Supplied data:
----

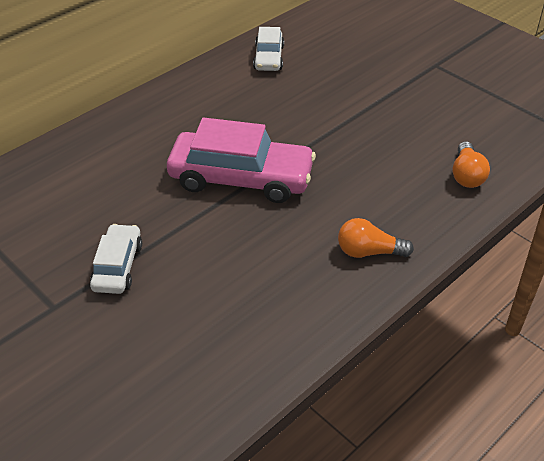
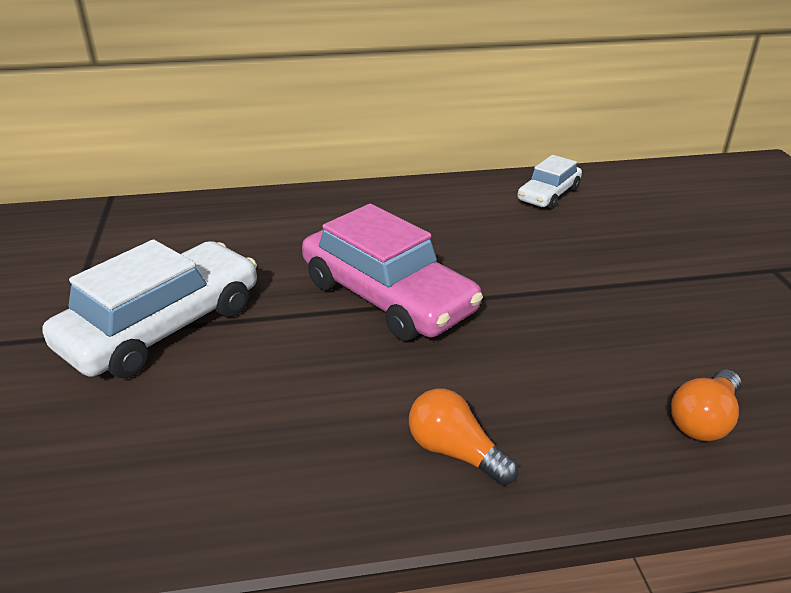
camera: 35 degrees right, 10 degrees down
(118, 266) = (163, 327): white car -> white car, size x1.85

----

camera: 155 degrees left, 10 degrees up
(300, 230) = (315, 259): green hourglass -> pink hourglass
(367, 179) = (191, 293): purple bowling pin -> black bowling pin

----

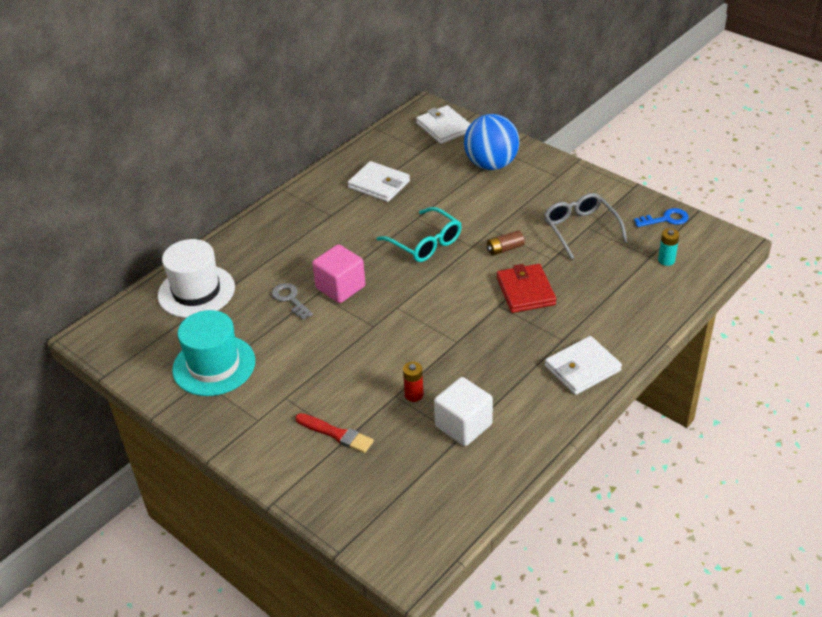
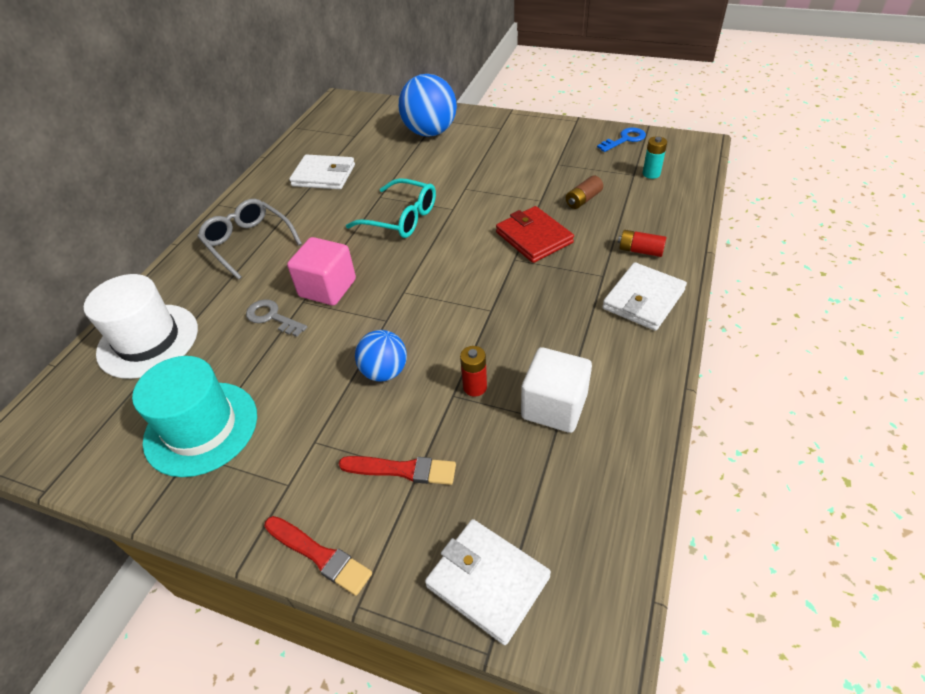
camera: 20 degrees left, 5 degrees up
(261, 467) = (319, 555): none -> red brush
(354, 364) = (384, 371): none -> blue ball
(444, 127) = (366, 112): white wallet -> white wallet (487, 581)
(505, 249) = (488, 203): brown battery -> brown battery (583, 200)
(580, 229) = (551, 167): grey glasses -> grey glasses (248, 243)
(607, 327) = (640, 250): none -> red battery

----

Task details: Extract from the data every line where "white" shows up.

Output:
(118, 266) = (163, 327): white car -> white car, size x1.85
(444, 127) = (366, 112): white wallet -> white wallet (487, 581)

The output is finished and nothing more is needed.